INFORMATION PROVIDED
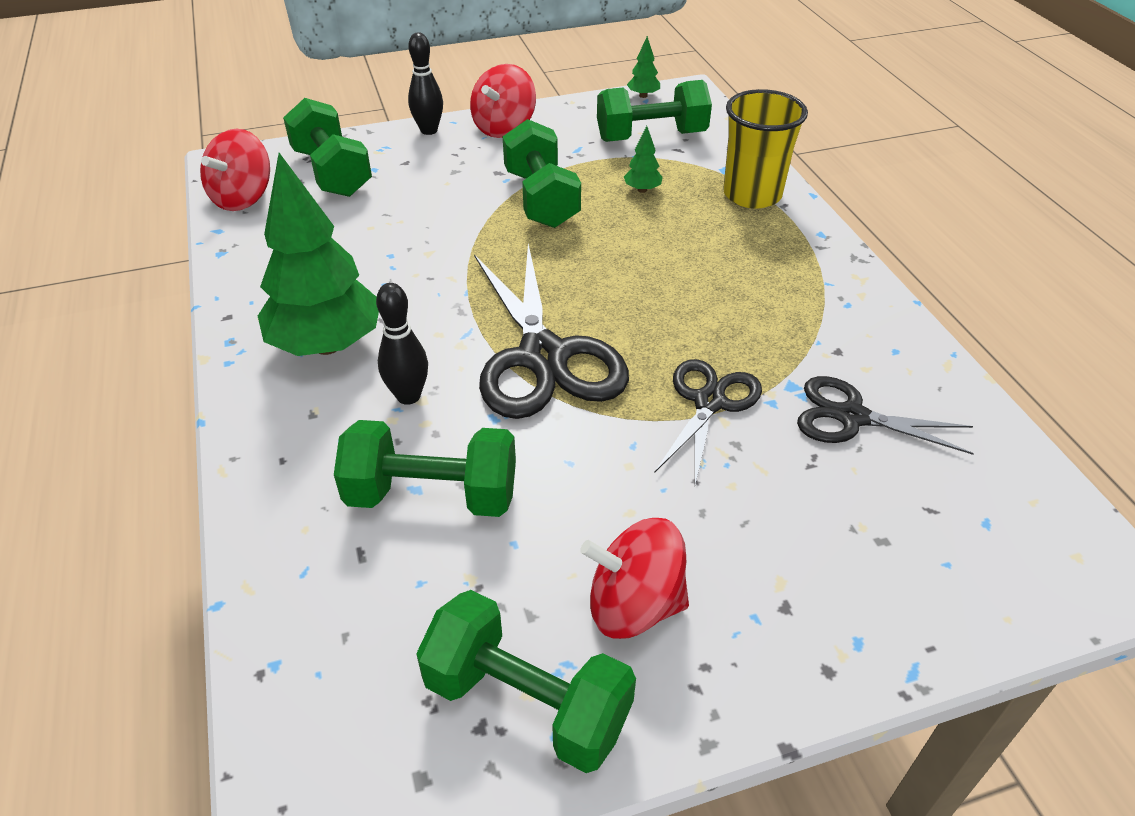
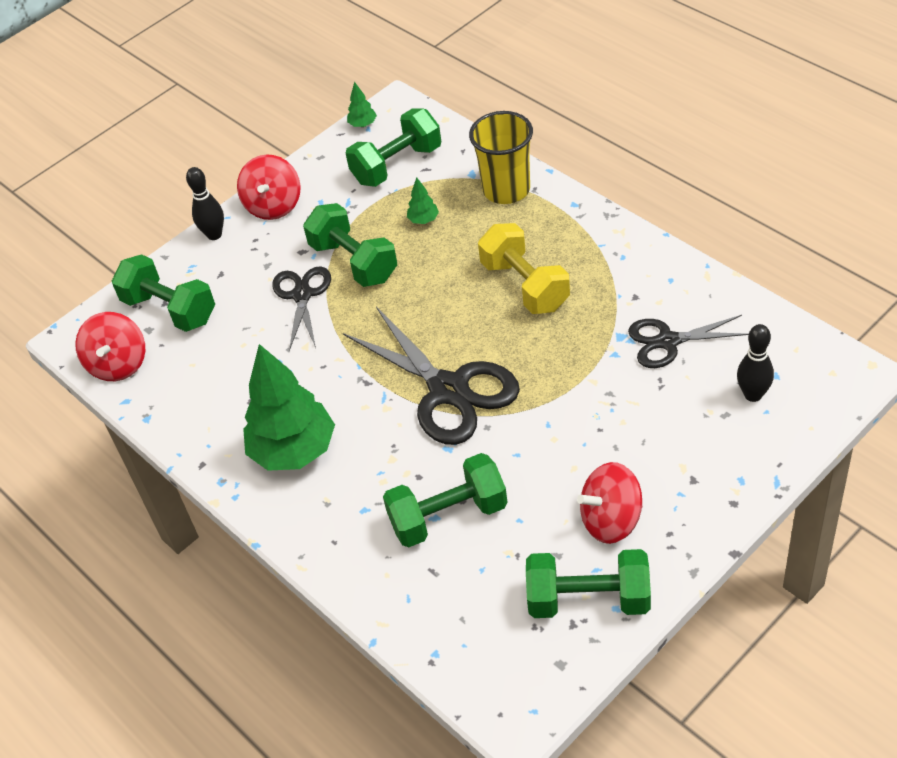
camera: 20 degrees left, 5 degrees up
(408, 396) = (381, 460): black bowling pin -> black bowling pin (753, 395)
(709, 402) = (576, 372): black scissors -> black scissors (302, 295)
(710, 289) = (525, 285): none -> yellow dumbbell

YOUR ASSIGNMENT
Give a count of the lines above that include the word "black", and add nothing to it.

TASK OUTPUT
2